Requirement -> Reproduce all of the data exactly.

Data in this exercise ->
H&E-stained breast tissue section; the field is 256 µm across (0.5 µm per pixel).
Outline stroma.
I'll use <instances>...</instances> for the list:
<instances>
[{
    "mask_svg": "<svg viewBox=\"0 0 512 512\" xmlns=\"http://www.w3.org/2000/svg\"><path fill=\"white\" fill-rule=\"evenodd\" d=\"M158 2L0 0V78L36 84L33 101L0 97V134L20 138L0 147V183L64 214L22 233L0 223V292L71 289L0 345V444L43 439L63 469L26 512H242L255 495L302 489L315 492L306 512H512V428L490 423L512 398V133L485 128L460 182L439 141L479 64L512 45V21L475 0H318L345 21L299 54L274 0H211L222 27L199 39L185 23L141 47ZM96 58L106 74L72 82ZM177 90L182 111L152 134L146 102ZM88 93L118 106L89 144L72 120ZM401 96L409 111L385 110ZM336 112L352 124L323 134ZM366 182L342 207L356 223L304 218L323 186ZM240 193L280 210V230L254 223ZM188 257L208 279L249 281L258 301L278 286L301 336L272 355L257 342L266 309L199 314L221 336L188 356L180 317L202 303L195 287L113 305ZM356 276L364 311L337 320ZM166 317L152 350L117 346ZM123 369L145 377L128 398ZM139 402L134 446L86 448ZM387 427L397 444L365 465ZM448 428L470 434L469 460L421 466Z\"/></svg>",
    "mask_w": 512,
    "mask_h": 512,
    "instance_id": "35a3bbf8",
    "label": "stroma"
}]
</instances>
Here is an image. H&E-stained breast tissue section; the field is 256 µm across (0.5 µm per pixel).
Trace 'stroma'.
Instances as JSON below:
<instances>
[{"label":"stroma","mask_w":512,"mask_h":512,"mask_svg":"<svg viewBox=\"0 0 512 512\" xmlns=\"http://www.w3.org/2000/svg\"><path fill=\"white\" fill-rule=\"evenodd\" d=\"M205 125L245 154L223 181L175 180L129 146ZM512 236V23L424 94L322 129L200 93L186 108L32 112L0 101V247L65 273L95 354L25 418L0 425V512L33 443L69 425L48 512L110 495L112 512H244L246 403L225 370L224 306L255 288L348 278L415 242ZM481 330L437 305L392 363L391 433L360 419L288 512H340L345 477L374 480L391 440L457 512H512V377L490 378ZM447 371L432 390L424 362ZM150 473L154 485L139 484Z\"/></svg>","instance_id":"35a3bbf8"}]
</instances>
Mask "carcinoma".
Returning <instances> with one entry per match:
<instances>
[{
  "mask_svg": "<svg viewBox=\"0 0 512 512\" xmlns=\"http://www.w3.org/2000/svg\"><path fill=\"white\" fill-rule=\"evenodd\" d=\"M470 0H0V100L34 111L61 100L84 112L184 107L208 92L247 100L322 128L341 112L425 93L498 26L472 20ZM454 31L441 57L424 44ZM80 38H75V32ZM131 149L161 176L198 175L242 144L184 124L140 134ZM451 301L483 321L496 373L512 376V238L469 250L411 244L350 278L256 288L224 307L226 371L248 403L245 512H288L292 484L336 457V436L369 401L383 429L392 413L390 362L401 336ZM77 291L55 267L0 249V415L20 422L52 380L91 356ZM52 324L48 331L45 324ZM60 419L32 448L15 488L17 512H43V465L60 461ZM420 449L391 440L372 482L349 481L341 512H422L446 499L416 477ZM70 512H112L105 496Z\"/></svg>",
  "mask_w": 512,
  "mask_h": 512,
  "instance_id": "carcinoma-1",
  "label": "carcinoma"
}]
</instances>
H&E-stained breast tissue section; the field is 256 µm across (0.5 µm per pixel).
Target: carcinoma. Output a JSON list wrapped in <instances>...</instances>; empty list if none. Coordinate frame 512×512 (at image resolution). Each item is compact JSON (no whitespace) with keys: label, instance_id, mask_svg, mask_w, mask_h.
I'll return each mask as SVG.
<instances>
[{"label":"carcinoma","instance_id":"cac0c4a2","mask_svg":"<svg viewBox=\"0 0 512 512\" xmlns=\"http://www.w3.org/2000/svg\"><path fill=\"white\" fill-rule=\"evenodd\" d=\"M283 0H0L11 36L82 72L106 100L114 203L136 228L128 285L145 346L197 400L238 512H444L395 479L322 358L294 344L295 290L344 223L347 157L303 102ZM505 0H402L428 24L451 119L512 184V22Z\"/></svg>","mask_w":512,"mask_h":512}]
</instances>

Correct response ->
H&E-stained breast tissue section; the field is 256 µm across (0.5 µm per pixel).
Outline stroma.
I'll use <instances>...</instances> for the list:
<instances>
[{
    "mask_svg": "<svg viewBox=\"0 0 512 512\" xmlns=\"http://www.w3.org/2000/svg\"><path fill=\"white\" fill-rule=\"evenodd\" d=\"M158 2L0 0V78L36 84L33 101L0 97V134L20 138L0 147V183L64 214L22 233L0 223V292L71 289L0 345V444L43 439L63 469L26 512H242L255 495L302 489L315 492L306 512H512V428L490 423L512 398V133L485 128L460 182L439 141L479 64L512 45V21L475 0H318L345 21L299 54L274 0H211L222 27L199 39L185 23L141 47ZM96 58L106 74L72 82ZM177 90L182 111L152 134L146 102ZM88 93L118 106L89 144L72 120ZM401 96L409 111L385 110ZM336 112L352 124L323 134ZM366 182L342 207L356 223L304 218L323 186ZM240 193L280 210V230L254 223ZM188 257L208 279L249 281L258 301L278 286L301 336L272 355L257 342L266 309L199 314L221 336L188 356L180 317L202 303L195 287L113 305ZM356 276L364 311L337 320ZM166 317L152 350L117 346ZM123 369L145 377L128 398ZM139 402L134 446L86 448ZM387 427L397 444L365 465ZM448 428L470 434L469 460L421 466Z\"/></svg>",
    "mask_w": 512,
    "mask_h": 512,
    "instance_id": "35a3bbf8",
    "label": "stroma"
}]
</instances>
Here is an image. H&E-stained breast tissue section; the field is 256 µm across (0.5 µm per pixel).
Trace 'stroma'.
Instances as JSON below:
<instances>
[{"label":"stroma","mask_w":512,"mask_h":512,"mask_svg":"<svg viewBox=\"0 0 512 512\" xmlns=\"http://www.w3.org/2000/svg\"><path fill=\"white\" fill-rule=\"evenodd\" d=\"M205 125L245 154L223 181L175 180L129 146ZM512 236V23L424 94L322 129L200 93L186 108L32 112L0 101V247L65 273L95 354L25 418L0 425V512L33 443L69 425L48 512L110 495L112 512H244L246 403L225 370L224 306L255 288L348 278L415 242ZM481 330L437 305L392 363L391 433L360 419L288 512H340L345 477L374 480L391 440L457 512H512V377L490 378ZM447 371L432 390L424 362ZM150 473L154 485L139 484Z\"/></svg>","instance_id":"35a3bbf8"}]
</instances>
Mask "carcinoma".
Returning <instances> with one entry per match:
<instances>
[{
  "mask_svg": "<svg viewBox=\"0 0 512 512\" xmlns=\"http://www.w3.org/2000/svg\"><path fill=\"white\" fill-rule=\"evenodd\" d=\"M470 0H0V100L34 111L61 100L84 112L184 107L208 92L247 100L322 128L341 112L425 93L498 26L472 20ZM454 31L441 57L424 44ZM80 38H75V32ZM131 149L161 176L198 175L242 144L184 124L140 134ZM451 301L483 321L496 373L512 376V238L469 250L411 244L350 278L256 288L224 307L226 371L248 403L245 512H288L292 484L336 457V436L369 401L383 429L392 413L390 362L401 336ZM77 291L55 267L0 249V415L20 422L52 380L91 356ZM52 324L48 331L45 324ZM60 419L32 448L15 488L17 512H43V465L60 461ZM420 449L391 440L372 482L349 481L341 512H422L446 499L416 477ZM70 512H112L105 496Z\"/></svg>",
  "mask_w": 512,
  "mask_h": 512,
  "instance_id": "carcinoma-1",
  "label": "carcinoma"
}]
</instances>
H&E-stained breast tissue section; the field is 256 µm across (0.5 µm per pixel).
Target: carcinoma. Output a JSON list wrapped in <instances>...</instances>; empty list if none. Coordinate frame 512×512 (at image resolution). Each item is compact JSON (no whitespace) with keys: label, instance_id, mask_svg, mask_w, mask_h.
I'll return each mask as SVG.
<instances>
[{"label":"carcinoma","instance_id":"cac0c4a2","mask_svg":"<svg viewBox=\"0 0 512 512\" xmlns=\"http://www.w3.org/2000/svg\"><path fill=\"white\" fill-rule=\"evenodd\" d=\"M283 0H0L11 36L82 72L106 100L114 203L136 228L128 285L145 346L197 400L238 512H444L395 479L322 358L294 344L295 290L344 223L347 157L303 102ZM505 0H402L428 24L451 119L512 184V22Z\"/></svg>","mask_w":512,"mask_h":512}]
</instances>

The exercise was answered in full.